*TASK DIRECTIONS*
Could you write out every record below exactly, leaving the pictures out?
--- EXTRACTED RECORDS Enclosed Below ---
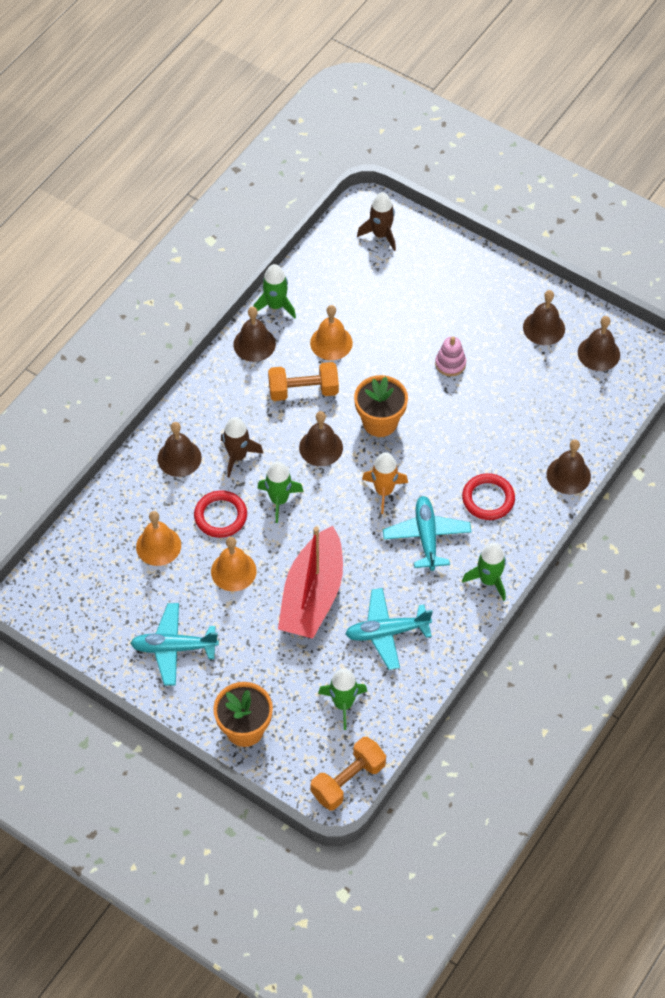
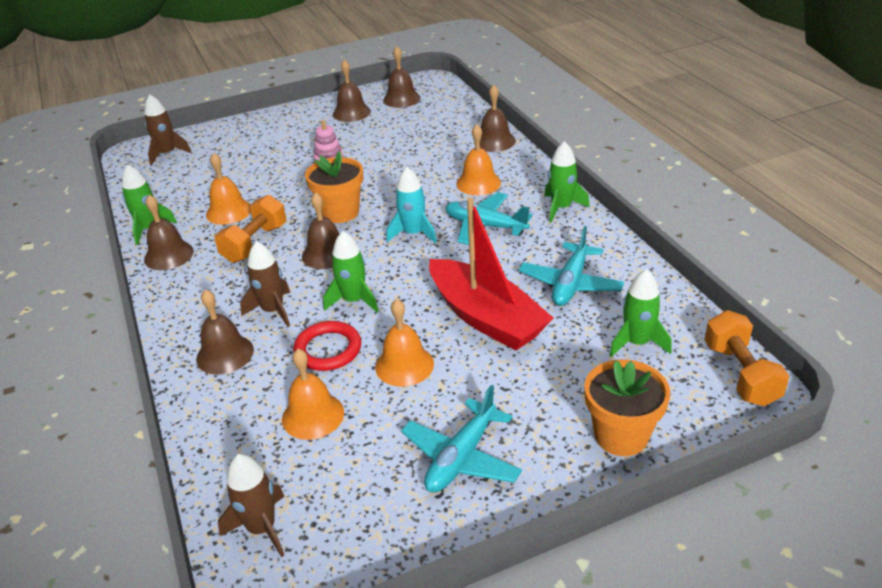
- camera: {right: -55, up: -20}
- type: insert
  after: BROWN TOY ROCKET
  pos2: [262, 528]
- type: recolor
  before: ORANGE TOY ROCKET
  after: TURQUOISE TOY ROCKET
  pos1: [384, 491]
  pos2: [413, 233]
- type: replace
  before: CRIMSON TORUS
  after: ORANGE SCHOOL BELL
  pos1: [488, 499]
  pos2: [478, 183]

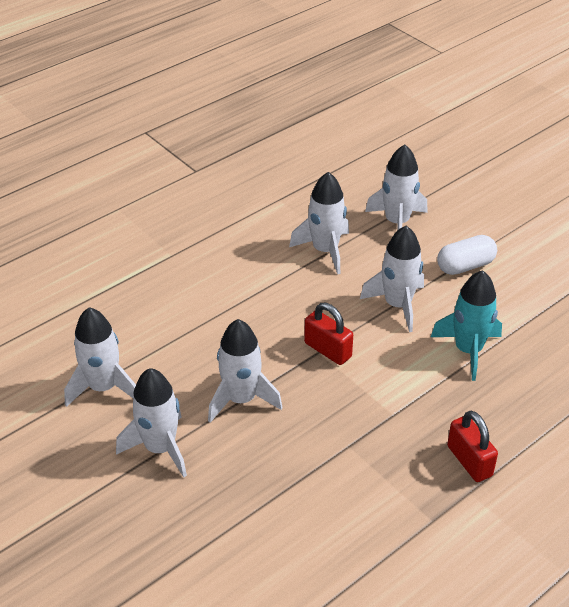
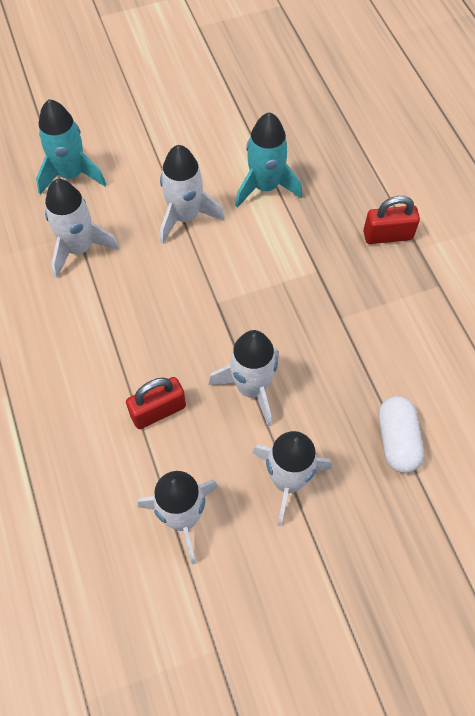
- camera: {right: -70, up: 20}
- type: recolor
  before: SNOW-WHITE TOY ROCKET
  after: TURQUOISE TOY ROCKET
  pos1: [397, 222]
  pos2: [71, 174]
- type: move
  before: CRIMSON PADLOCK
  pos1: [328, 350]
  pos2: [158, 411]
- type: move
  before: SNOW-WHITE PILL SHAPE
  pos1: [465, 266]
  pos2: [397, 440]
--- End of Enclosed EXTRACTED RECORDS ---
*COMPLETED EXERCISE*
- camera: {right: -55, up: -20}
- type: insert
  after: BROWN TOY ROCKET
  pos2: [262, 528]
- type: recolor
  before: ORANGE TOY ROCKET
  after: TURQUOISE TOY ROCKET
  pos1: [384, 491]
  pos2: [413, 233]
- type: replace
  before: CRIMSON TORUS
  after: ORANGE SCHOOL BELL
  pos1: [488, 499]
  pos2: [478, 183]

- camera: {right: -70, up: 20}
- type: recolor
  before: SNOW-WHITE TOY ROCKET
  after: TURQUOISE TOY ROCKET
  pos1: [397, 222]
  pos2: [71, 174]
- type: move
  before: CRIMSON PADLOCK
  pos1: [328, 350]
  pos2: [158, 411]
- type: move
  before: SNOW-WHITE PILL SHAPE
  pos1: [465, 266]
  pos2: [397, 440]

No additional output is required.